Check every line of the records below for the string "donut" and copy the ones that have it.

Object tracking records:
=== Begin Enclosure ===
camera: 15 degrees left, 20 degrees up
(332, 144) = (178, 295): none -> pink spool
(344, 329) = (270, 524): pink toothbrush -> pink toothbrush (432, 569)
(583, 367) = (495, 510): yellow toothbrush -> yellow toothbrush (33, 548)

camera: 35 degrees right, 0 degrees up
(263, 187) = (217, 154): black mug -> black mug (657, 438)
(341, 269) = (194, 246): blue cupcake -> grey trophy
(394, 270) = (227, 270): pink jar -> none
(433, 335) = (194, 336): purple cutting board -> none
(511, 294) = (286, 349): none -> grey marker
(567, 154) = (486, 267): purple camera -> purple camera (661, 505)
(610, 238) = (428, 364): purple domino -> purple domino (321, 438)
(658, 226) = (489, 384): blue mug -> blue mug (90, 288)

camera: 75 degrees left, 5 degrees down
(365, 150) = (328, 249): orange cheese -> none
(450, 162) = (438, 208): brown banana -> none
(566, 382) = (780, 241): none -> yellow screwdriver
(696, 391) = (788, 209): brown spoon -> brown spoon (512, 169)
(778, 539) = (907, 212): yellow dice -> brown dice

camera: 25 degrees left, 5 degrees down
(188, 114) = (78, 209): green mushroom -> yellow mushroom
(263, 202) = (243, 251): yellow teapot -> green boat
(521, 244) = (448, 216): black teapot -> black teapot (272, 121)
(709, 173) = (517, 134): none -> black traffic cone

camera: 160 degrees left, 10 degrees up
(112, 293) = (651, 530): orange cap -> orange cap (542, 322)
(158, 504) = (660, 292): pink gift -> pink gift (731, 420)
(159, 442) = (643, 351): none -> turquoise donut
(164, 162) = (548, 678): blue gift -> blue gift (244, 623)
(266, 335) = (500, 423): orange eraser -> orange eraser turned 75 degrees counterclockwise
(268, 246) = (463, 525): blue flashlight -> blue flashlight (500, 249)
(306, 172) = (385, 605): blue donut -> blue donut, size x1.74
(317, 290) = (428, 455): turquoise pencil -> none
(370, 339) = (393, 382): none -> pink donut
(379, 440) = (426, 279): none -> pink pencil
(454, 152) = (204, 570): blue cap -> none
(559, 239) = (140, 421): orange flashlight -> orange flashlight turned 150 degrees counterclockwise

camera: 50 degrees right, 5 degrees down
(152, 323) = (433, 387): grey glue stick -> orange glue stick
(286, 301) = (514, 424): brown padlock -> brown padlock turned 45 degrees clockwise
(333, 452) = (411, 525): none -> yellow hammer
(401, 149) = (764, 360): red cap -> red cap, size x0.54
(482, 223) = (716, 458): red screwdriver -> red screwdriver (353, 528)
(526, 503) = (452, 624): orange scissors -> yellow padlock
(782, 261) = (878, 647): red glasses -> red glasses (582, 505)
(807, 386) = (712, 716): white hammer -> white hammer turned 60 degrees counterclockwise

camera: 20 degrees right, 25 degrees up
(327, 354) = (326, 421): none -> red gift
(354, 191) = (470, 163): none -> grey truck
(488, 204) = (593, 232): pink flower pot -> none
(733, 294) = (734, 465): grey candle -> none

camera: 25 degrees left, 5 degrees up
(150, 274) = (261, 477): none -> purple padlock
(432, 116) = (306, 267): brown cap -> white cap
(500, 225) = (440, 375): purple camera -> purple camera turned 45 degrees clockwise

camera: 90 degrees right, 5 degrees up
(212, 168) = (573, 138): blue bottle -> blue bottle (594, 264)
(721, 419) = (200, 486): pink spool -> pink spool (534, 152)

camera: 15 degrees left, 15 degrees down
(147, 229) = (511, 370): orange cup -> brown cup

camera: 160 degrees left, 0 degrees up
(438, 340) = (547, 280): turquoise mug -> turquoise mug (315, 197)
=== End Enclosure ===
Your response:
(159, 442) = (643, 351): none -> turquoise donut
(306, 172) = (385, 605): blue donut -> blue donut, size x1.74
(370, 339) = (393, 382): none -> pink donut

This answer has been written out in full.